* [Exercise instructions]: Your reply should set down word for word each line below from the one with "(789, 273) = (535, 289): yellow" through the final line, both included, but none of the pictures.

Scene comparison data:
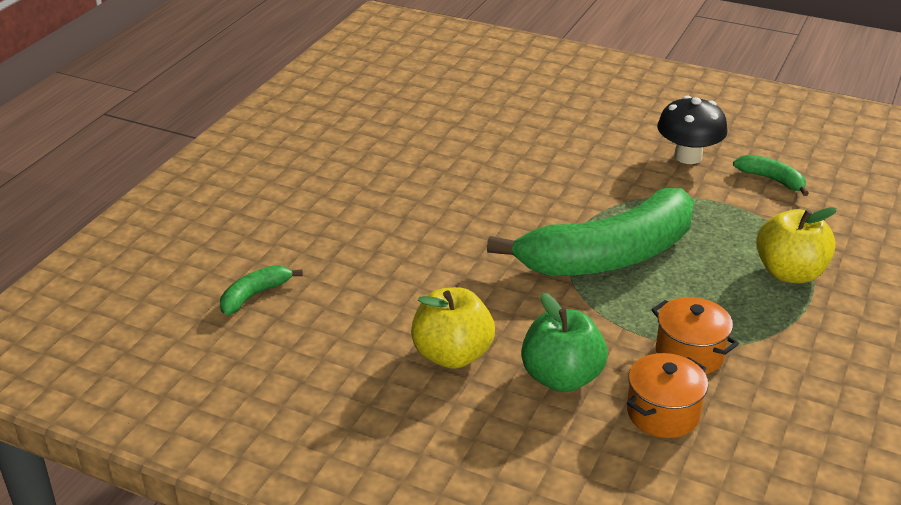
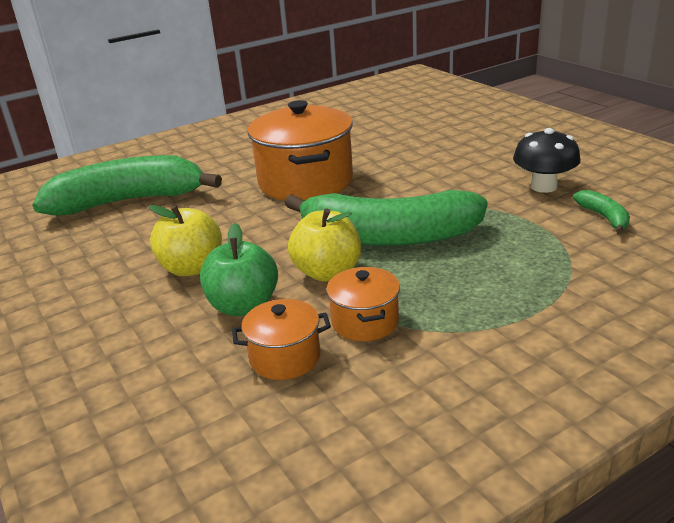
camera: 35 degrees right, 5 degrees down
(255, 295) = (129, 201): green banana -> green banana, size x2.47
(441, 211) = (305, 182): none -> orange pot
(789, 273) = (535, 289): yellow apple -> yellow apple (327, 272)

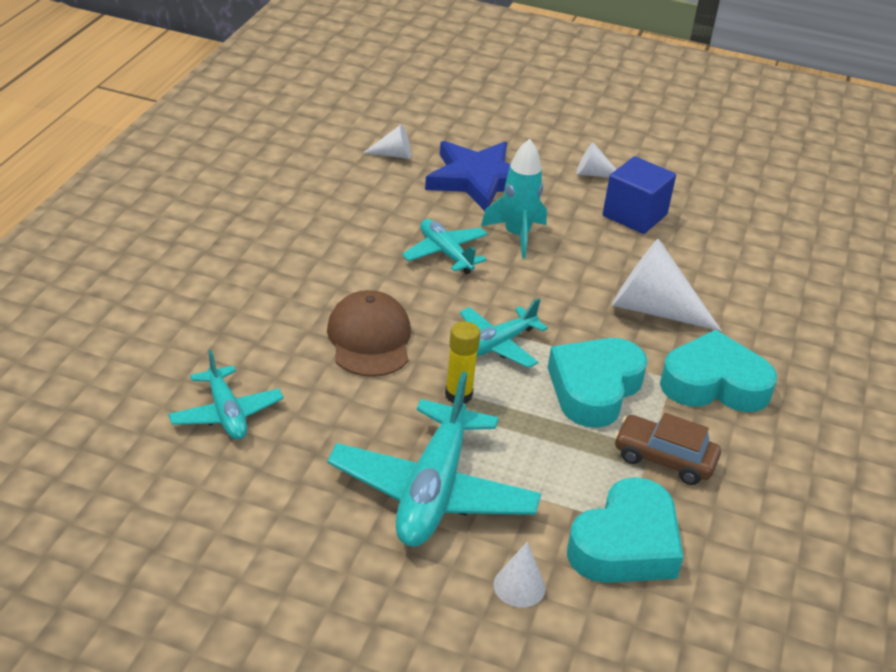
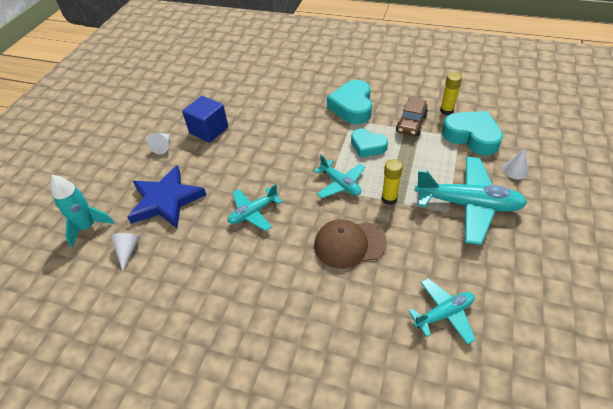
camera: 85 degrees left, 10 degrees up
(516, 235) = (231, 179): turquoise rocket -> turquoise rocket (88, 227)
(594, 388) = (367, 146): turquoise heart -> turquoise heart, size x0.65
(652, 309) = (297, 125): white cone -> none
(713, 523) = (446, 111): none -> yellow glue stick

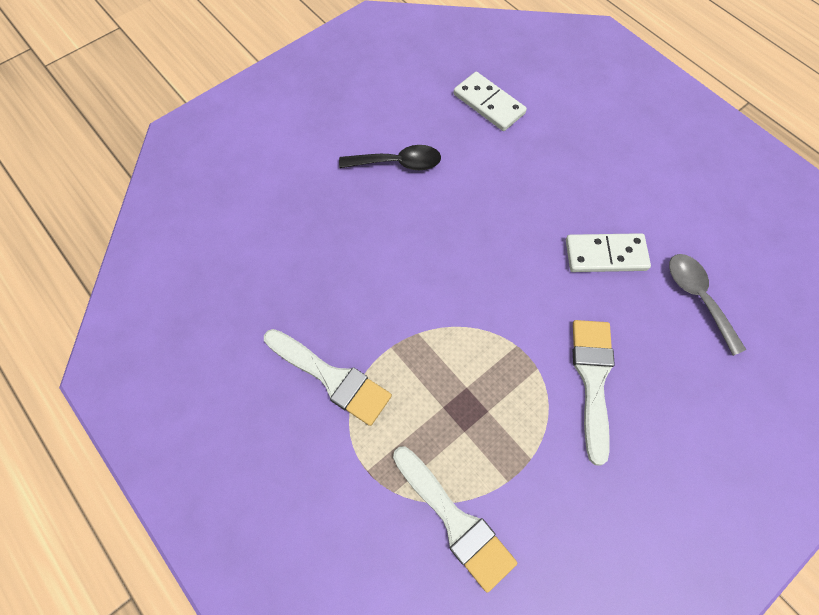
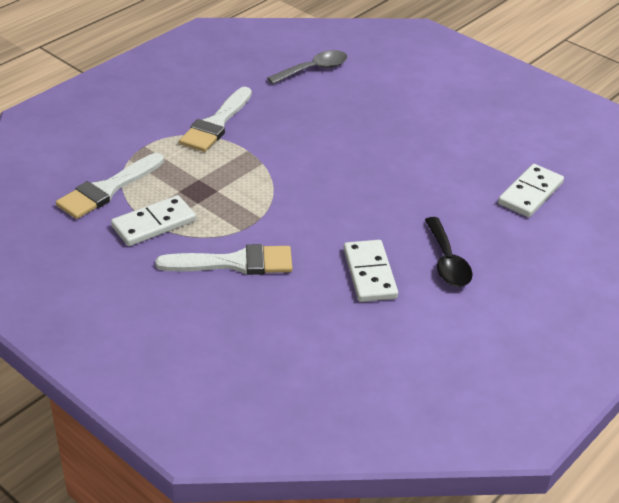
camera: 80 degrees right, 25 degrees down
(397, 163) = (433, 141): black spoon -> black spoon (447, 261)
(525, 464) = (154, 224): none -> white domino
(698, 298) = (335, 339): grey spoon -> grey spoon (313, 69)

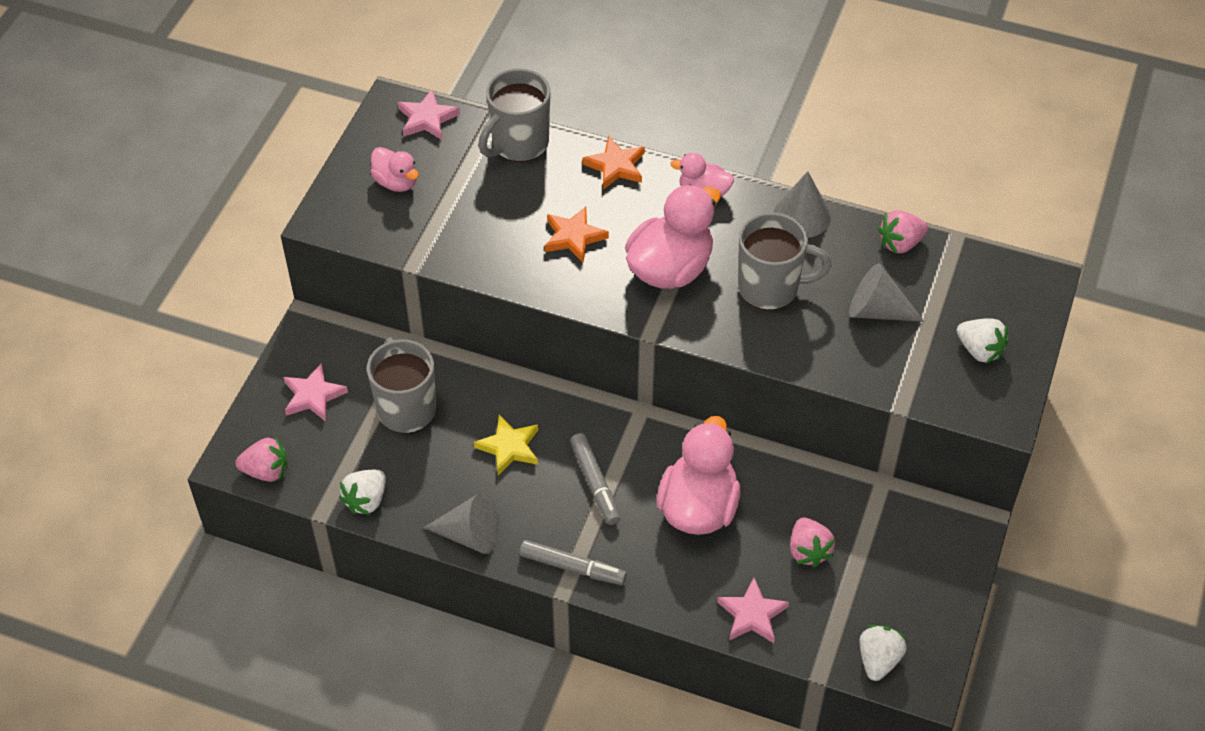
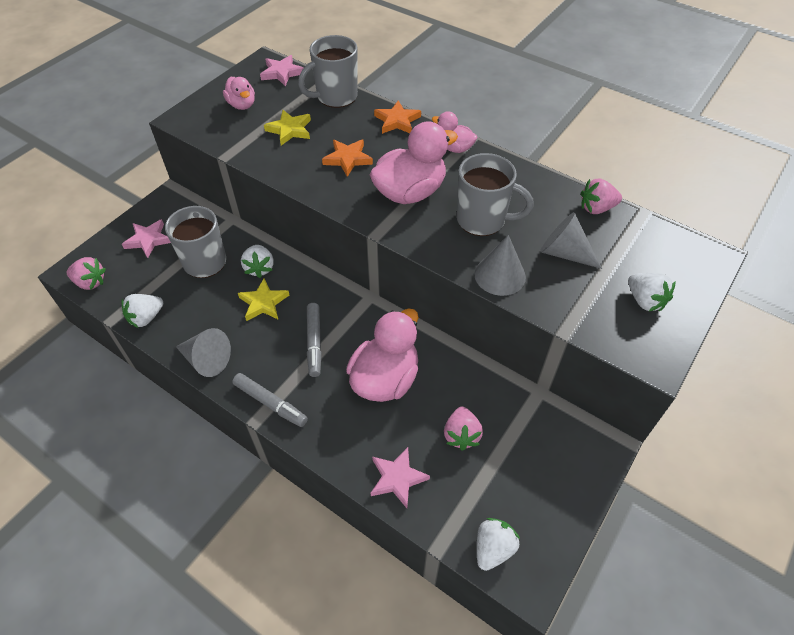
camera: 15 degrees right, 0 degrees up
(479, 208) = (290, 130): none -> yellow star
(483, 402) = (259, 268): none -> white strawberry
(801, 215) = (523, 175): grey cone -> grey cone (500, 275)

* [Finished task]:
(789, 273) = (535, 289): yellow apple -> yellow apple (327, 272)

camera: 85 degrees left, 10 degrees up
(516, 235) = (231, 179): turquoise rocket -> turquoise rocket (88, 227)
(594, 388) = (367, 146): turquoise heart -> turquoise heart, size x0.65
(652, 309) = (297, 125): white cone -> none
(713, 523) = (446, 111): none -> yellow glue stick

camera: 80 degrees right, 25 degrees down
(397, 163) = (433, 141): black spoon -> black spoon (447, 261)
(525, 464) = (154, 224): none -> white domino
(698, 298) = (335, 339): grey spoon -> grey spoon (313, 69)

camera: 15 degrees right, 0 degrees up
(479, 208) = (290, 130): none -> yellow star
(483, 402) = (259, 268): none -> white strawberry
(801, 215) = (523, 175): grey cone -> grey cone (500, 275)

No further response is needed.